→ **PROBLEM REQUIREMENTS**: Show every line of the material below that contains the string "kern", copying each line in full. Case counts.

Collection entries
********************
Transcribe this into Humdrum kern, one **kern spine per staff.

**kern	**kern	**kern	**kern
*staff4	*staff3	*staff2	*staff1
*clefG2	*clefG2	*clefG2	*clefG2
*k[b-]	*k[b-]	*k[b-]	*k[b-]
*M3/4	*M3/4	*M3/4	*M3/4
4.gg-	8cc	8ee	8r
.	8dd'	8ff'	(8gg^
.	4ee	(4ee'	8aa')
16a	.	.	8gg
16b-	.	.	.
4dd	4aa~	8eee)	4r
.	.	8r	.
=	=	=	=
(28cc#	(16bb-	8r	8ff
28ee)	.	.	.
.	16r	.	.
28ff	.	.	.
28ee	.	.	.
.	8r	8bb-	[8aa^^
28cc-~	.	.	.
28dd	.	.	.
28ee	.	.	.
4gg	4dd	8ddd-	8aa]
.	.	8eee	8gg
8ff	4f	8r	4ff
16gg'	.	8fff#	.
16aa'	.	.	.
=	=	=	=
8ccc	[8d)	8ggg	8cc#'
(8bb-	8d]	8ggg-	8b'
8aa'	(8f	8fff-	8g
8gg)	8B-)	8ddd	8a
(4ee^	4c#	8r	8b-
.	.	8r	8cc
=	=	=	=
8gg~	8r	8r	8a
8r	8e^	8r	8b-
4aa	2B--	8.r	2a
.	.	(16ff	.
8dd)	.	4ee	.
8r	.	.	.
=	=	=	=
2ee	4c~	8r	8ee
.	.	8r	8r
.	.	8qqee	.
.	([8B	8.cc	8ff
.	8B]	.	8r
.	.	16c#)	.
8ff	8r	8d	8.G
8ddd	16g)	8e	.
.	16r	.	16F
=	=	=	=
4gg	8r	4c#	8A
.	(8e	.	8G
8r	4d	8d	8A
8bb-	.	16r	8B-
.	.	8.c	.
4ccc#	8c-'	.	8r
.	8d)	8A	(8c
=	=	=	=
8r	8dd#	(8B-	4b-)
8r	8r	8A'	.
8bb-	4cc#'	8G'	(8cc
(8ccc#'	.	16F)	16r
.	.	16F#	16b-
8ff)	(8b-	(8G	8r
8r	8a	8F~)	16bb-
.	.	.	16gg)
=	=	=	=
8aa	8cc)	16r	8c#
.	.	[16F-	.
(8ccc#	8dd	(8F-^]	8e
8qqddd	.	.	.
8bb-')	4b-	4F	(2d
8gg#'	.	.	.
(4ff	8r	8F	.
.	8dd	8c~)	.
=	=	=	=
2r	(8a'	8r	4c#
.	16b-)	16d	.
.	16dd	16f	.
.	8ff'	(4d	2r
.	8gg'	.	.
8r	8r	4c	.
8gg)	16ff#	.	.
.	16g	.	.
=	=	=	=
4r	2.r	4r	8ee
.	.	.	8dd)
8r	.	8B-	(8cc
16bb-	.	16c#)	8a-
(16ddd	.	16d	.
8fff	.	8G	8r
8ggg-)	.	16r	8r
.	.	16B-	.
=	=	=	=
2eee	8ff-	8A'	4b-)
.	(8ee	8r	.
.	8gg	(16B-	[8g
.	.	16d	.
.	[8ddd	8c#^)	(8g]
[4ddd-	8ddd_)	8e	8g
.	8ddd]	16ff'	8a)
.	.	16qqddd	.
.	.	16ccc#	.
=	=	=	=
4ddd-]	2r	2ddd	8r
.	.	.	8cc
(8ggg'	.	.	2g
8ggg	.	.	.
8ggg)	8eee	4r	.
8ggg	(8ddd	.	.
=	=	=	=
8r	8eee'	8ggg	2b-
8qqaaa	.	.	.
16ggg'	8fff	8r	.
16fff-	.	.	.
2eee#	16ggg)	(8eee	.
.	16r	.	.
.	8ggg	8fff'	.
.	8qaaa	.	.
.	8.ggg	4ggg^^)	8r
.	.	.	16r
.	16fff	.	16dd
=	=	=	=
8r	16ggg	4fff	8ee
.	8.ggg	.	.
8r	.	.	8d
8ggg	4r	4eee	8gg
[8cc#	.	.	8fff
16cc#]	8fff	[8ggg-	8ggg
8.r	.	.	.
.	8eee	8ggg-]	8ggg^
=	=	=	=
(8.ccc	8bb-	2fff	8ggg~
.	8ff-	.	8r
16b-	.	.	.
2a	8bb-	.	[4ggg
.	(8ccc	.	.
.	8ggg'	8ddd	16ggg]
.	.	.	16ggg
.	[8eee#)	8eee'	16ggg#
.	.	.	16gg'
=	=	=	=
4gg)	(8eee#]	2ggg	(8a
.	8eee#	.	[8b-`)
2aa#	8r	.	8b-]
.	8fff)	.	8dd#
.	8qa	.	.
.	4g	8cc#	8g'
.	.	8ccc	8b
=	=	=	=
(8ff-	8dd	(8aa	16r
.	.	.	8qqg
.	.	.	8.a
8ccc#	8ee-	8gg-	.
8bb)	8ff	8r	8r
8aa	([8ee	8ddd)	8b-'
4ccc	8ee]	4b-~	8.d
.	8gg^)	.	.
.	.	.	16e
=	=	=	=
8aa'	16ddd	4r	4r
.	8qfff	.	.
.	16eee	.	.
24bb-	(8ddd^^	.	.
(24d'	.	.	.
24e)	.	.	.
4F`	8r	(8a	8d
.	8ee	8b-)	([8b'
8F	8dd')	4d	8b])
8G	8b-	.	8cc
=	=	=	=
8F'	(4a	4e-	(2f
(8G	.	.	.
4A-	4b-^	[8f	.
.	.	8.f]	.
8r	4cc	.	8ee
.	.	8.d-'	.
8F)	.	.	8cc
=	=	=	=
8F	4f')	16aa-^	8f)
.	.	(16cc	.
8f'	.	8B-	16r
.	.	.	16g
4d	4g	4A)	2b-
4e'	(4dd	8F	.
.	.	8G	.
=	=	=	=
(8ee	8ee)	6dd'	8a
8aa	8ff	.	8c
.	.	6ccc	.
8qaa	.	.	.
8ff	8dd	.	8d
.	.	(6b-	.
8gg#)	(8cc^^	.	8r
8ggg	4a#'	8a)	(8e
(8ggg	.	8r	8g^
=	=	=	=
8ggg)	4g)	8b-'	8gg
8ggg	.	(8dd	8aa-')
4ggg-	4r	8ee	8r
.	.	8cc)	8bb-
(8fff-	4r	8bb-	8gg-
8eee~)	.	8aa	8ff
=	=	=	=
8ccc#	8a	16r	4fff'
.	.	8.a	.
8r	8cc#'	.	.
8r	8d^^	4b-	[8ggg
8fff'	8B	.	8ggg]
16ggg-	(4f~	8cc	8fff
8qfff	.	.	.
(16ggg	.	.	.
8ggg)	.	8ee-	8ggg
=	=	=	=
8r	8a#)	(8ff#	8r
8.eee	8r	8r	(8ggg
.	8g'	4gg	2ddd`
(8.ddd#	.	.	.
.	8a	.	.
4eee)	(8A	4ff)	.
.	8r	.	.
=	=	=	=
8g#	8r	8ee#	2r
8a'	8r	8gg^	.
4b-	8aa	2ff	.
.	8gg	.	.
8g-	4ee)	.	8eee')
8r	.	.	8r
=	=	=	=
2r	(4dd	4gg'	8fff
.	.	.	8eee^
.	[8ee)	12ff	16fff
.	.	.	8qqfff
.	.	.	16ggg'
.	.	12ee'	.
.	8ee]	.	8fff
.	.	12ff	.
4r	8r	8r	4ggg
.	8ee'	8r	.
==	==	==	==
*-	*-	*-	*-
********************
→ **RESULT**:
Transcribe this into Humdrum kern, one **kern spine per staff.
**kern	**kern	**kern	**kern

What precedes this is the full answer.